* **ACTIVITY**
Copy every entry word for word. Skip the pictures.

* **ENTRIES SHOWN**
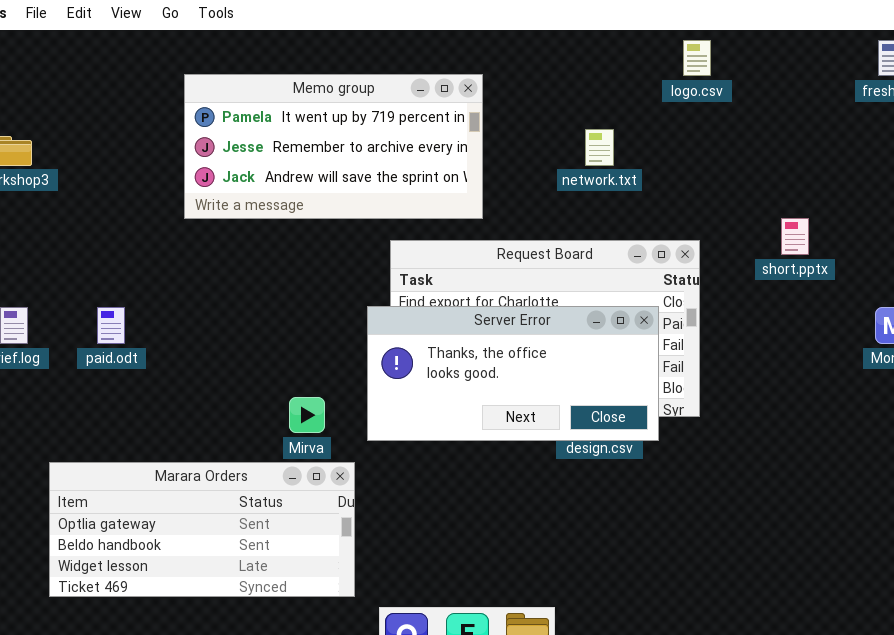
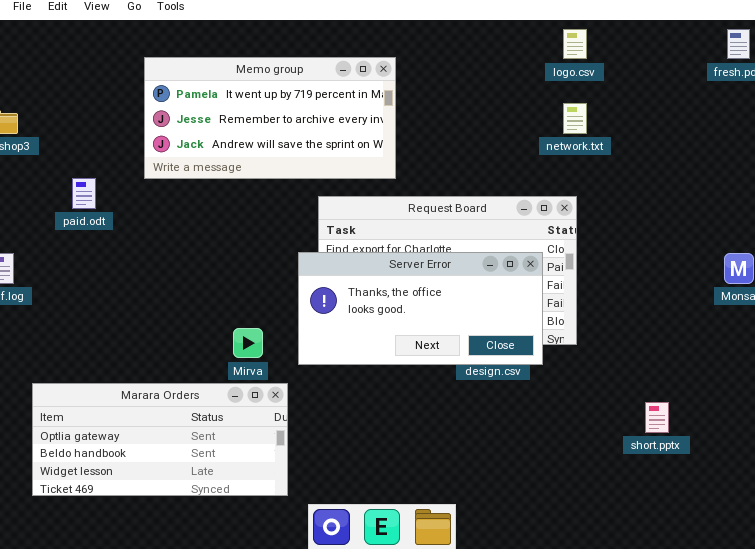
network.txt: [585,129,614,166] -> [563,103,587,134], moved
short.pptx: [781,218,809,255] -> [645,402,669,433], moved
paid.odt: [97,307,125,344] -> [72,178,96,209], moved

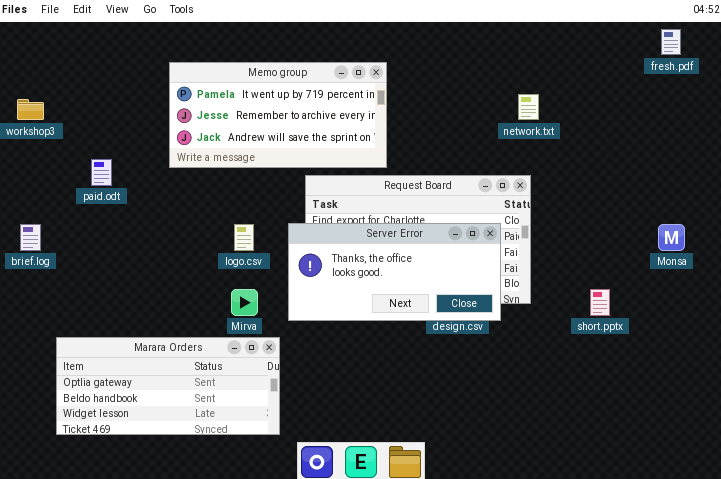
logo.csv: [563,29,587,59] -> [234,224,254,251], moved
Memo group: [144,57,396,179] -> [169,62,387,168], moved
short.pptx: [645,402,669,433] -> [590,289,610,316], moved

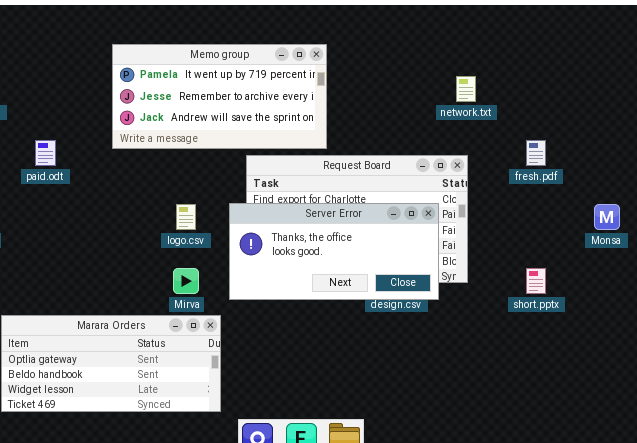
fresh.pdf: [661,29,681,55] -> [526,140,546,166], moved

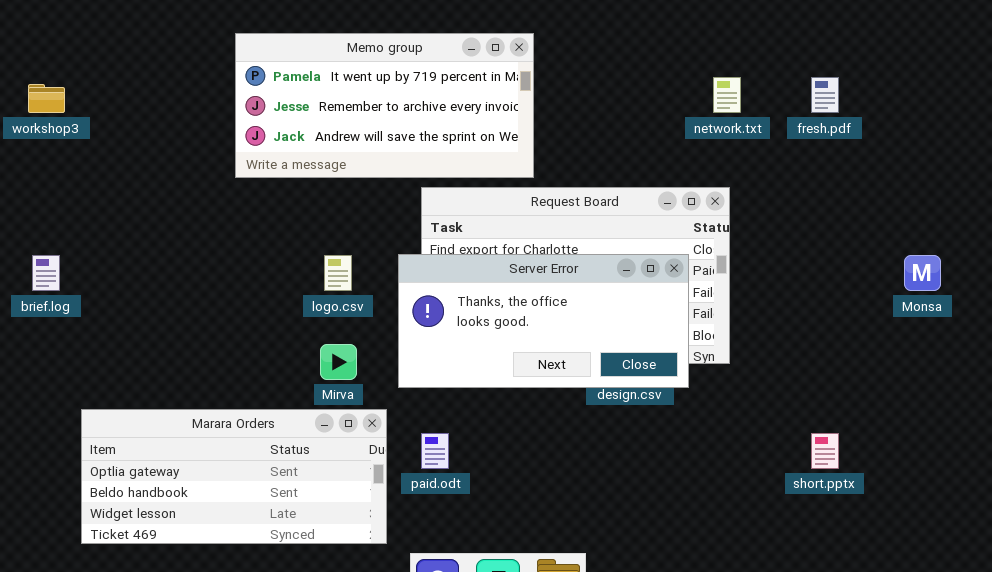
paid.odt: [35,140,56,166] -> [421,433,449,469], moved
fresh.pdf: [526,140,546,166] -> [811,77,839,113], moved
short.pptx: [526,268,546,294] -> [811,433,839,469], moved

* **RESPONSE TO THIS EXERCISE**
network.txt: [585,129,614,166] -> [563,103,587,134], moved
short.pptx: [781,218,809,255] -> [645,402,669,433], moved
paid.odt: [97,307,125,344] -> [72,178,96,209], moved

logo.csv: [563,29,587,59] -> [234,224,254,251], moved
Memo group: [144,57,396,179] -> [169,62,387,168], moved
short.pptx: [645,402,669,433] -> [590,289,610,316], moved

fresh.pdf: [661,29,681,55] -> [526,140,546,166], moved

paid.odt: [35,140,56,166] -> [421,433,449,469], moved
fresh.pdf: [526,140,546,166] -> [811,77,839,113], moved
short.pptx: [526,268,546,294] -> [811,433,839,469], moved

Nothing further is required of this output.